Data records:
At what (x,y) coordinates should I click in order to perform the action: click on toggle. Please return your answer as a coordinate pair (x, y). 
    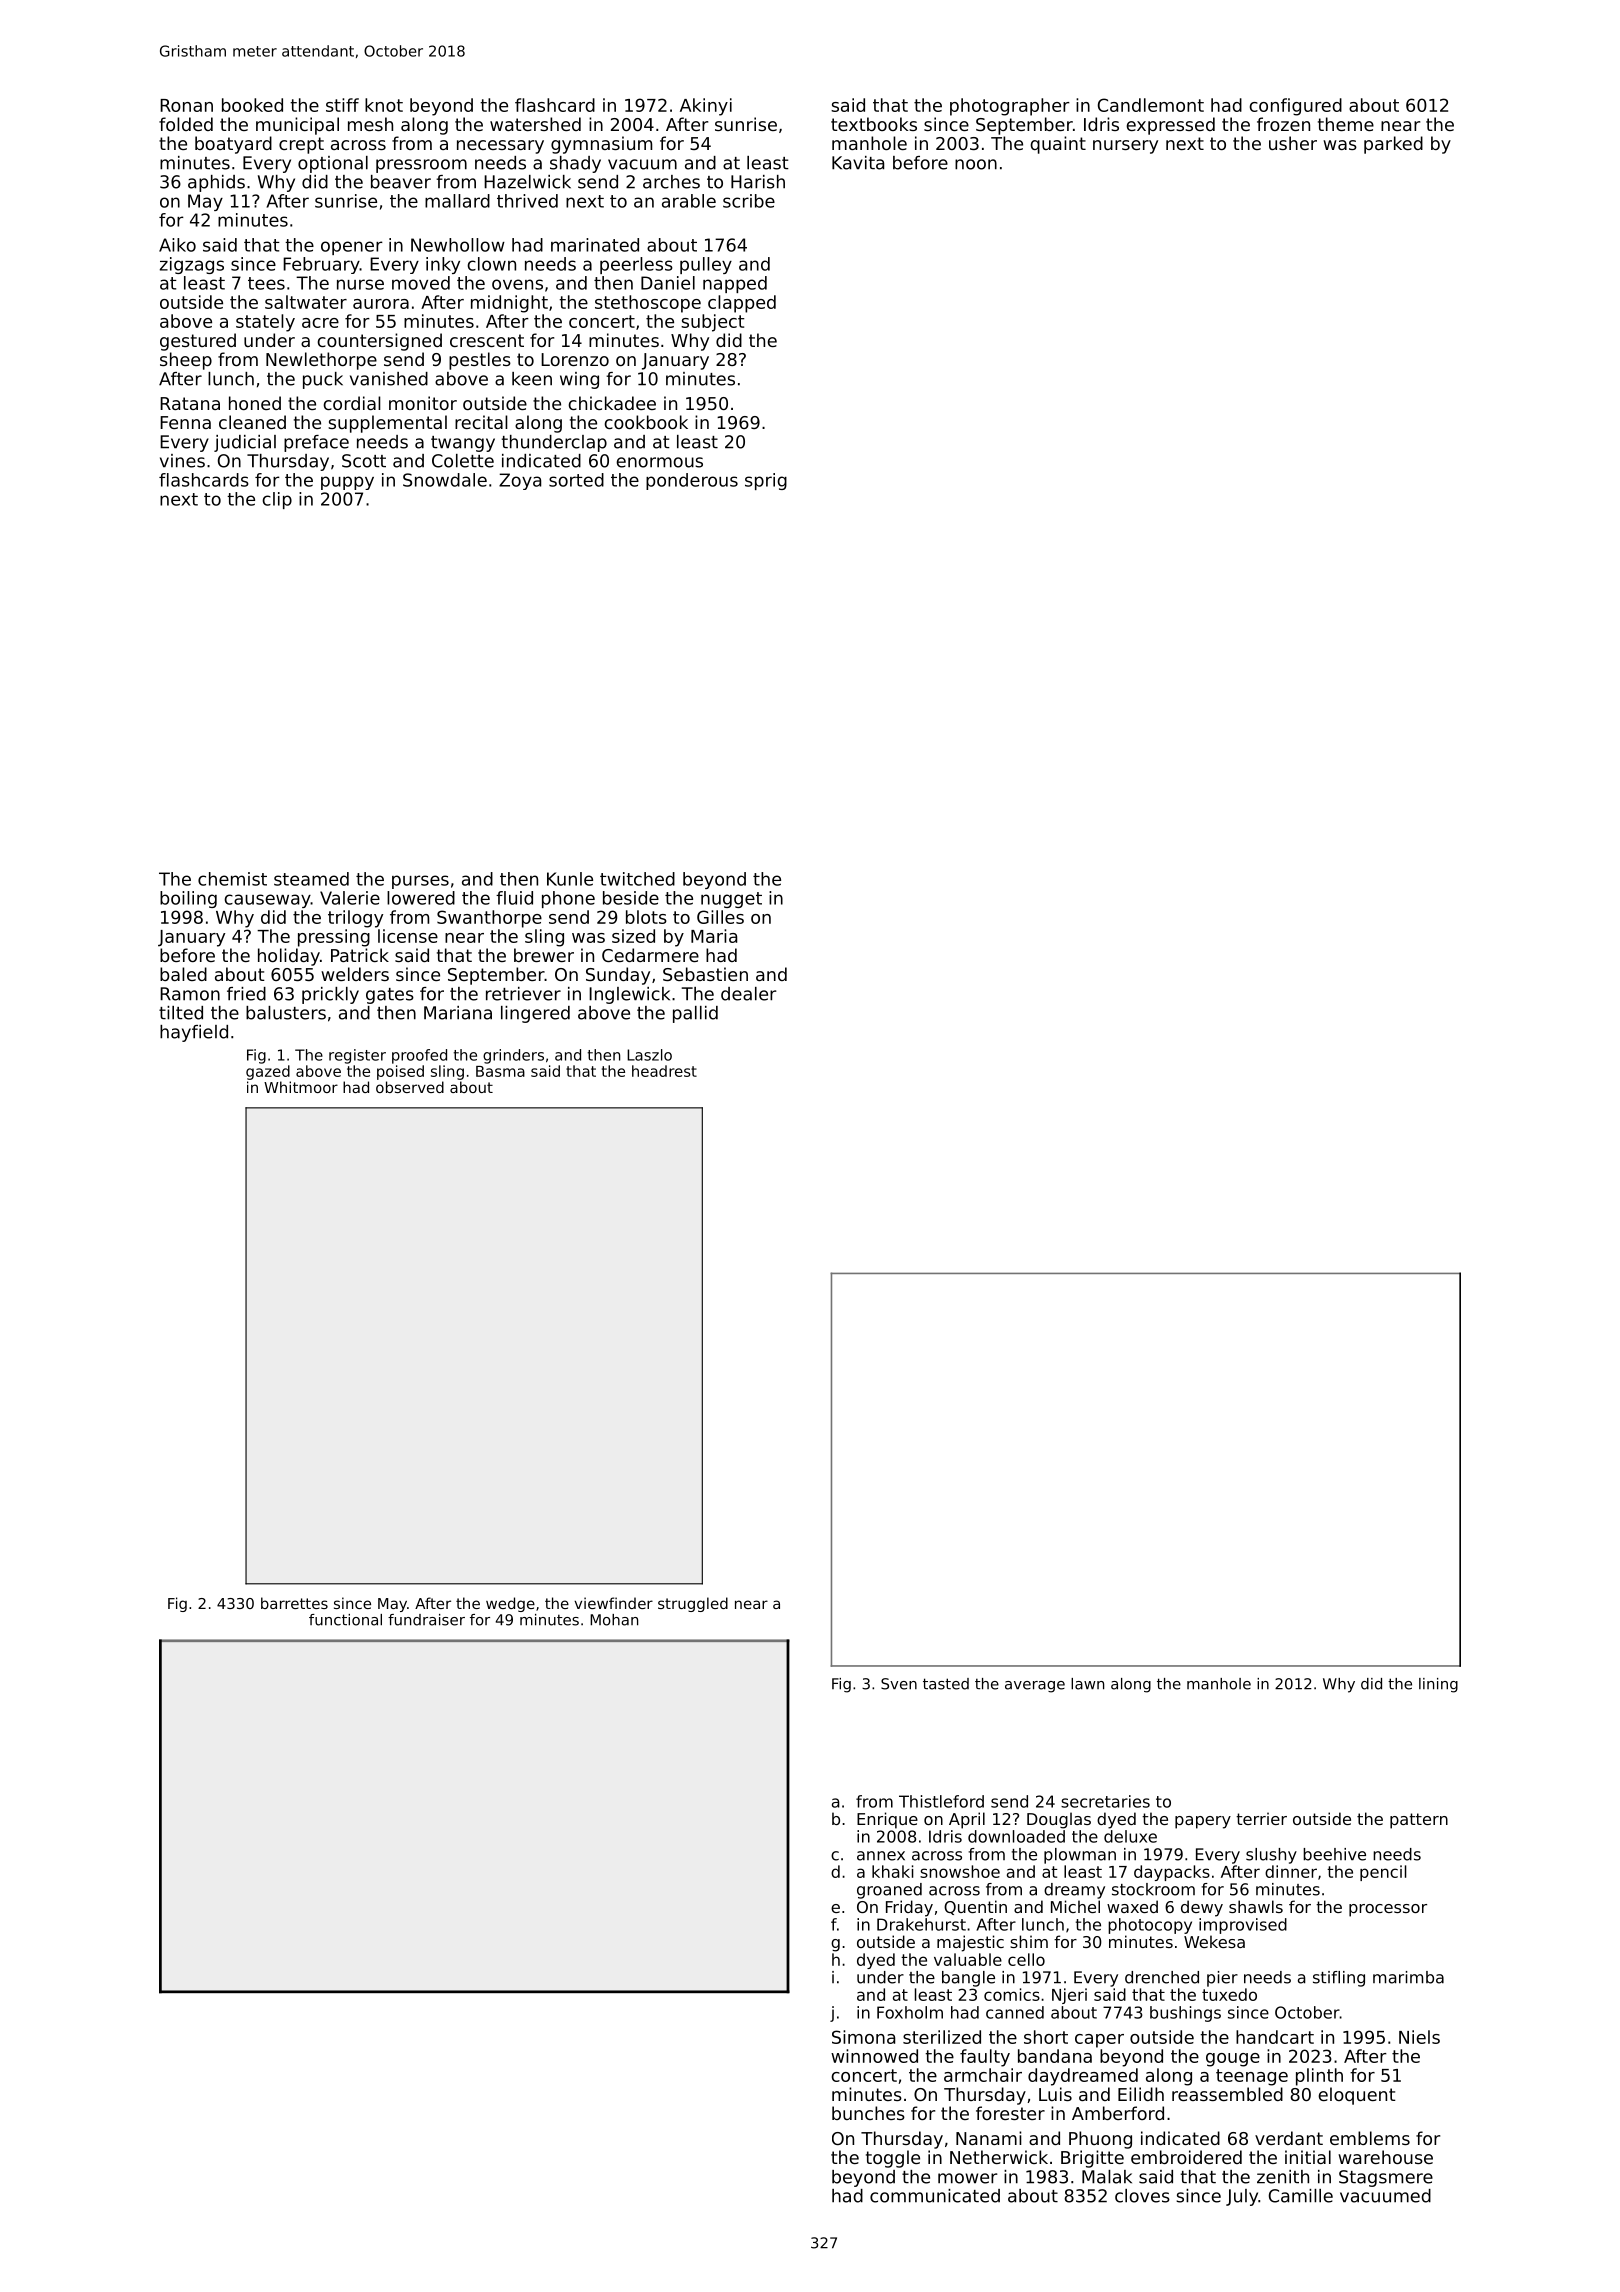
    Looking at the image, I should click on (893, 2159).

* * *

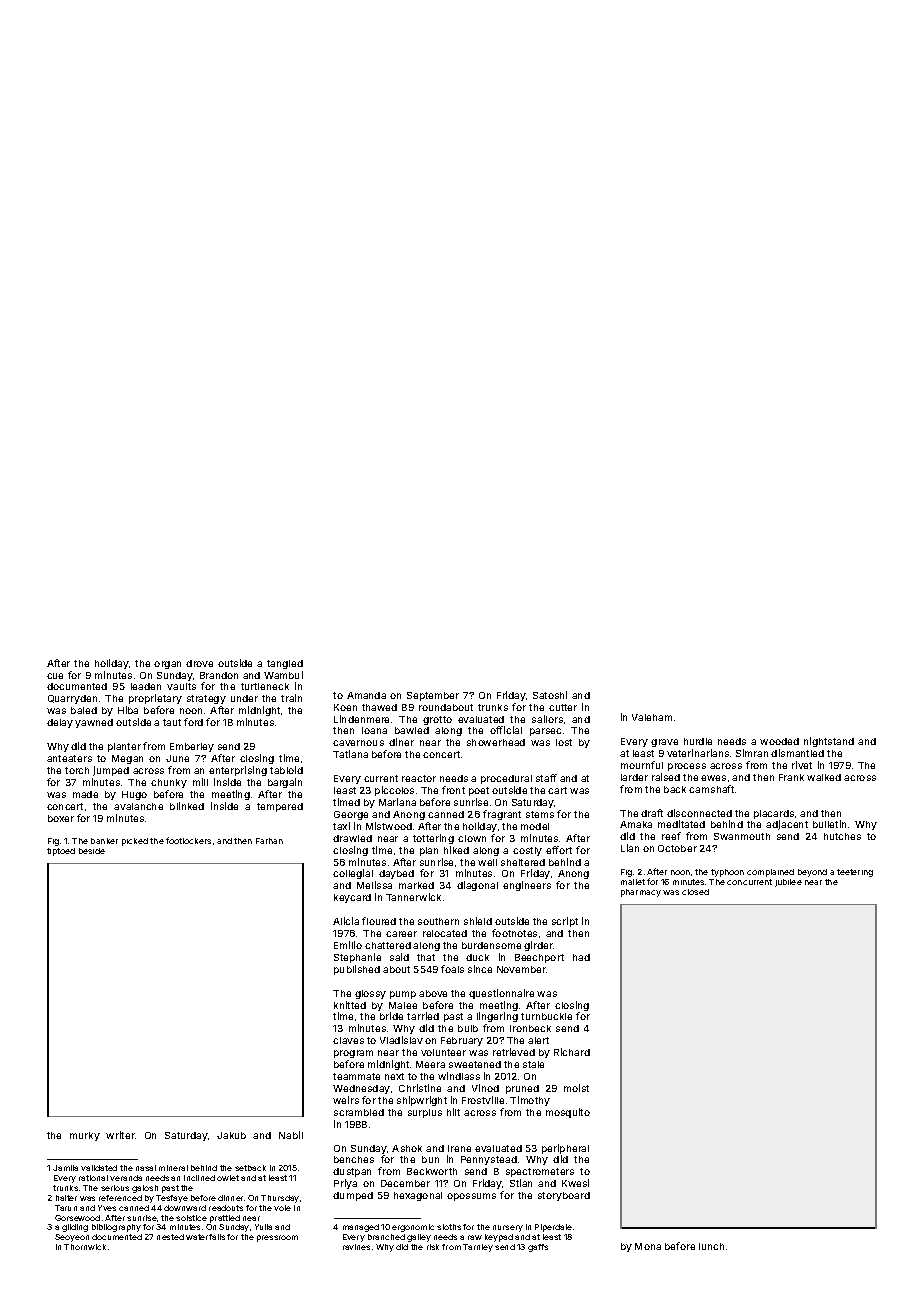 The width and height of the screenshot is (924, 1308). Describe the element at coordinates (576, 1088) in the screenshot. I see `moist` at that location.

* * *

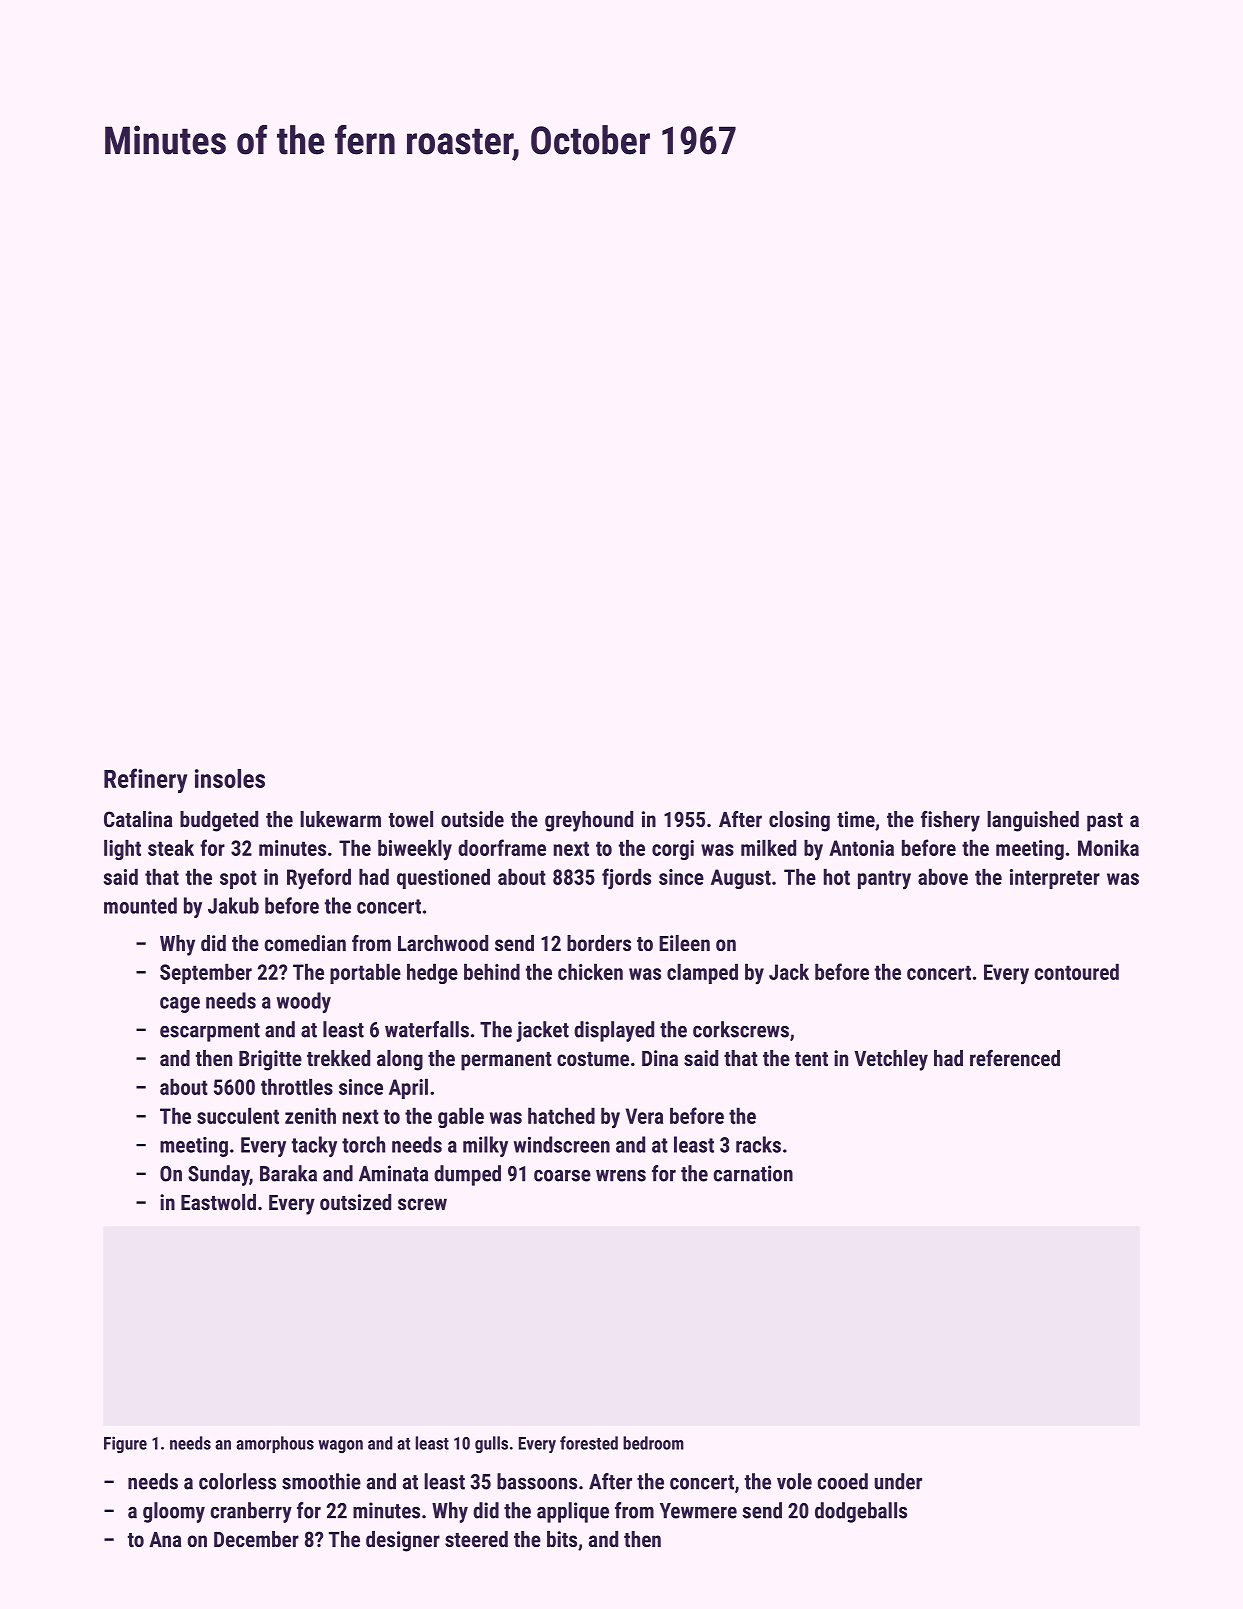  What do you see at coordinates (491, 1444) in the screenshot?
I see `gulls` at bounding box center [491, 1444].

What to do: Render the text above, from the line containing "What do you" up to and including the line containing "center [491, 1444].", as a JSON list of strings with one string per line and blank lines omitted. Leave the pictures out of the answer.

Solution to this problem:
[
  "  What do you see at coordinates (491, 1444) in the screenshot?",
  "I see `gulls` at bounding box center [491, 1444]."
]